PROBLEM DESCRIPTION -
Transcribe every line of the material below without change, apart from dropping the pictures.

DATASET CONTENT -

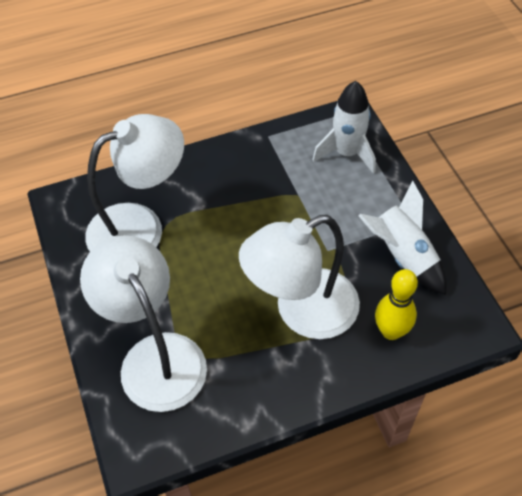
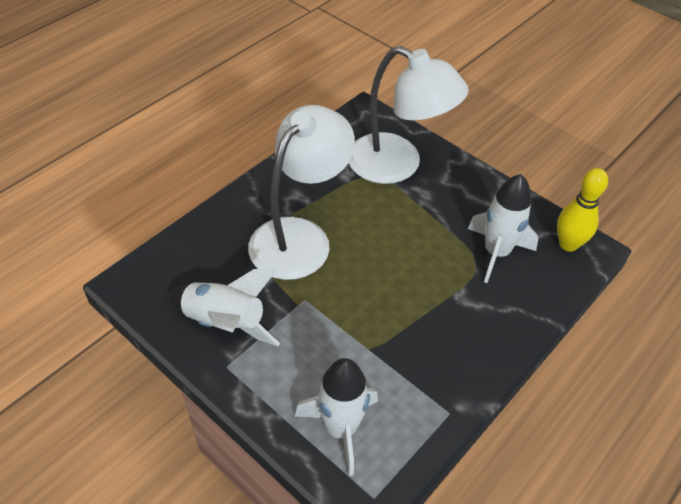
camera: 150 degrees right, 5 degrees down
(140, 227) = (496, 253): white lamp -> white rocket
(391, 331) = (212, 249): yellow bowling pin -> yellow bowling pin (568, 244)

TASK SOLUTION -
camera: 150 degrees right, 5 degrees down
(140, 227) = (496, 253): white lamp -> white rocket
(391, 331) = (212, 249): yellow bowling pin -> yellow bowling pin (568, 244)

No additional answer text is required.